— start of MATERIALS PROVIDED —
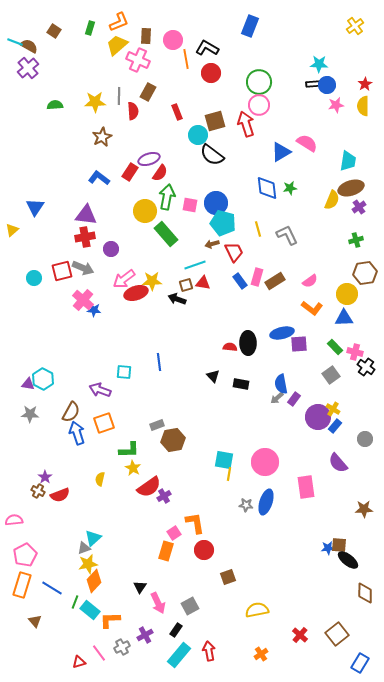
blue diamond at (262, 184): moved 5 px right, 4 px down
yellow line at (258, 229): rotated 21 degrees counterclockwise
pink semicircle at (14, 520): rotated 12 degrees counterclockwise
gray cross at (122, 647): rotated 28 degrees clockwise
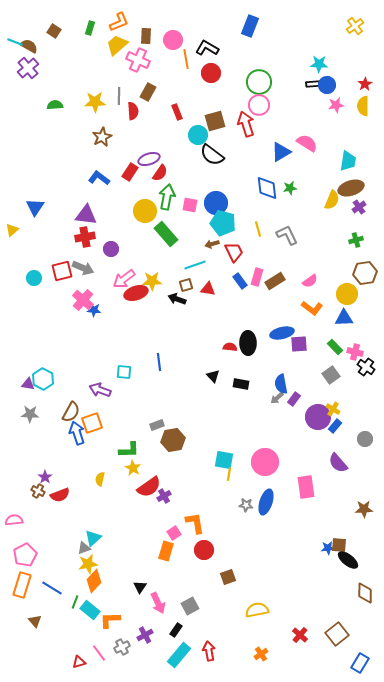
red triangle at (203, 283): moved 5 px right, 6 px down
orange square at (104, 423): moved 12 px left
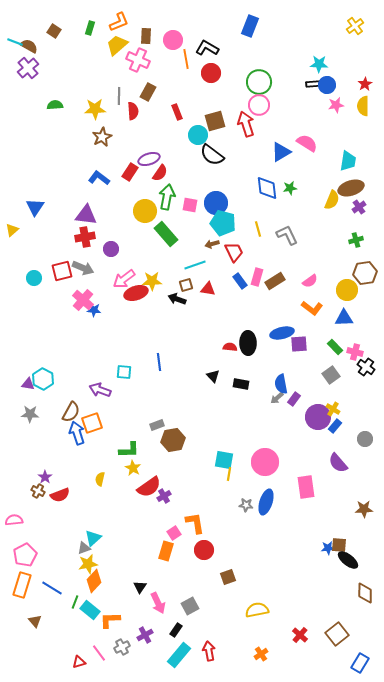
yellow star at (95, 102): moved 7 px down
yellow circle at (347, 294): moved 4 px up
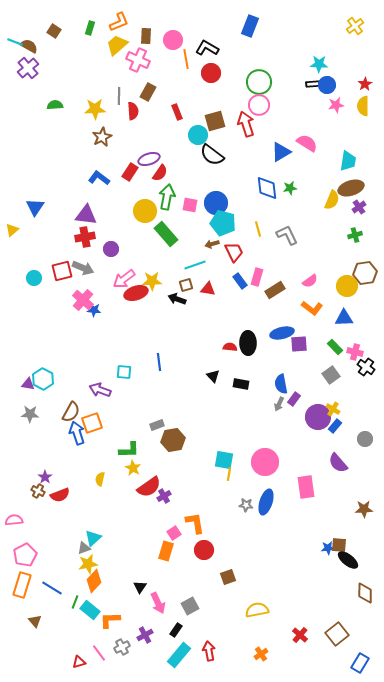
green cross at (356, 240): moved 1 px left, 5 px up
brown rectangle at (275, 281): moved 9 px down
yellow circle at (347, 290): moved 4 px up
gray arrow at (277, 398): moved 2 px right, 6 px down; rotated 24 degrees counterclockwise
— end of MATERIALS PROVIDED —
_TASK PROMPT_
Please reproduce every line of the listing above word for word, leaving out the pictures.

_FULL ANSWER_
blue diamond at (262, 184): moved 5 px right, 4 px down
yellow line at (258, 229): rotated 21 degrees counterclockwise
pink semicircle at (14, 520): rotated 12 degrees counterclockwise
gray cross at (122, 647): rotated 28 degrees clockwise
red triangle at (203, 283): moved 5 px right, 6 px down
orange square at (104, 423): moved 12 px left
yellow star at (95, 102): moved 7 px down
yellow circle at (347, 294): moved 4 px up
green cross at (356, 240): moved 1 px left, 5 px up
brown rectangle at (275, 281): moved 9 px down
yellow circle at (347, 290): moved 4 px up
gray arrow at (277, 398): moved 2 px right, 6 px down; rotated 24 degrees counterclockwise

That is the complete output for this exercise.